Image sequences with shape edits:

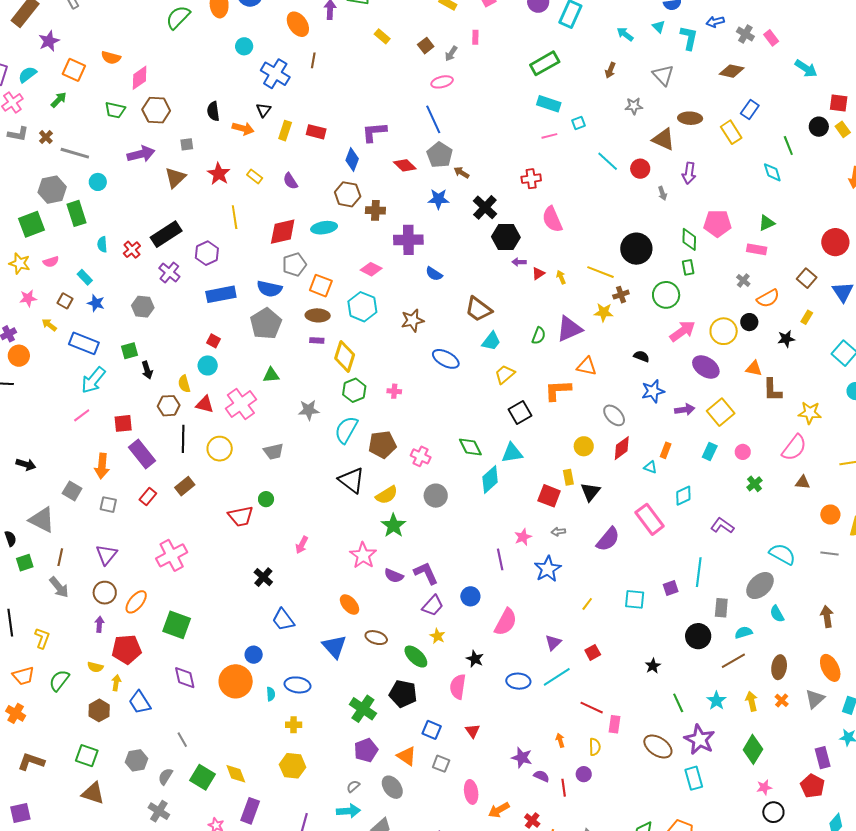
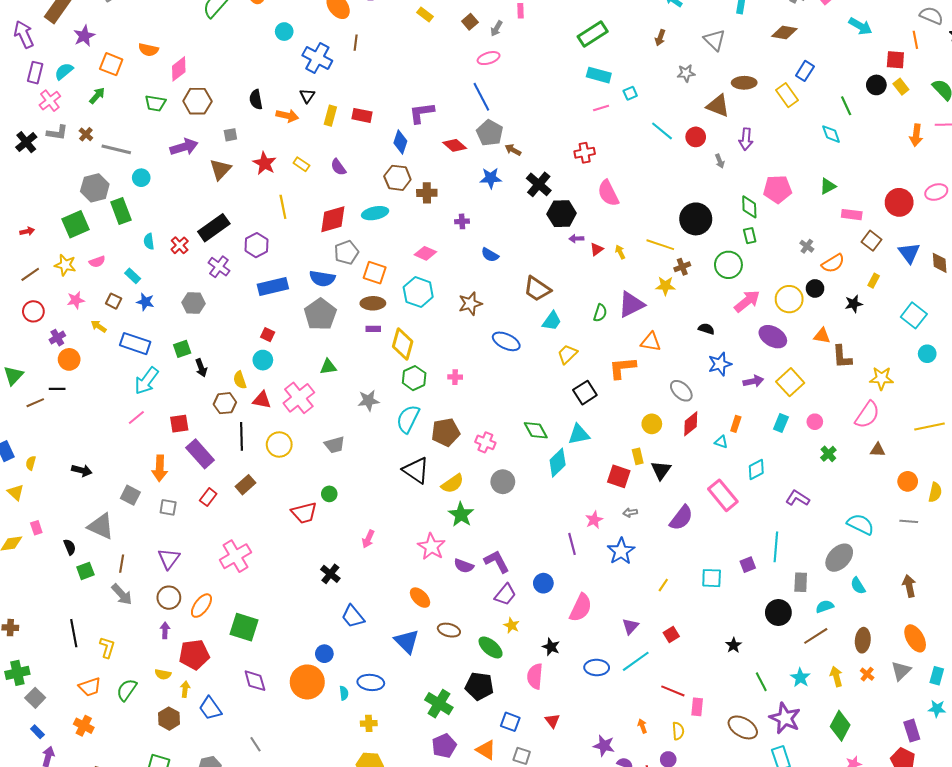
purple cross: (408, 240) -> (462, 221), size x0.5
pink rectangle: (757, 249) -> (852, 215), moved

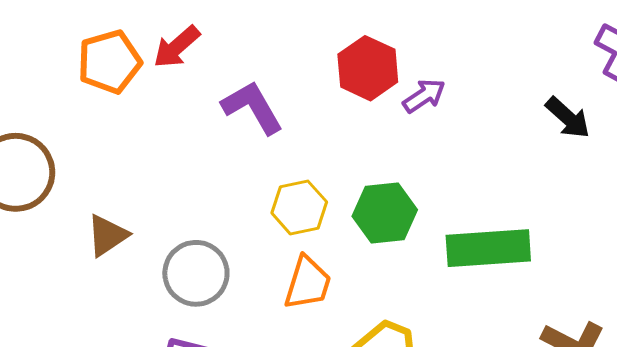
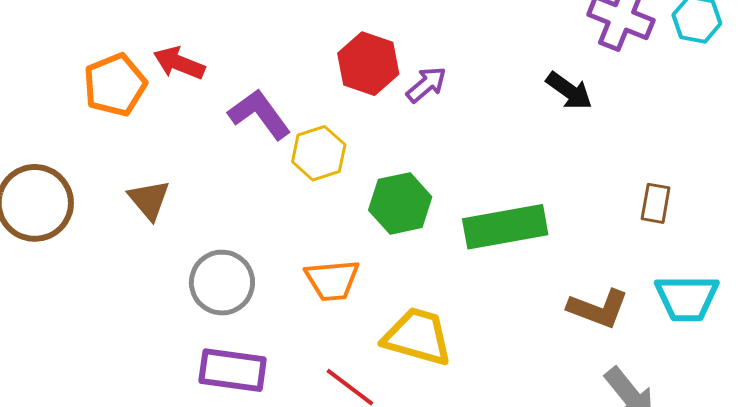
red arrow: (177, 47) -> (179, 63), turned 69
yellow hexagon: (299, 207) -> (319, 153), moved
brown triangle: (107, 235) -> (149, 200), moved, turned -30
orange trapezoid: (308, 283) -> (332, 280), turned 74

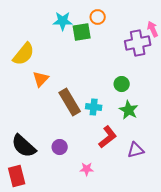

• **What needs to be done**: Quote all of the entries word for word, omitting any pictures.

• **Answer below**:
purple cross: (408, 240) -> (462, 221), size x0.5
pink rectangle: (757, 249) -> (852, 215), moved

red arrow: (177, 47) -> (179, 63), turned 69
yellow hexagon: (299, 207) -> (319, 153), moved
brown triangle: (107, 235) -> (149, 200), moved, turned -30
orange trapezoid: (308, 283) -> (332, 280), turned 74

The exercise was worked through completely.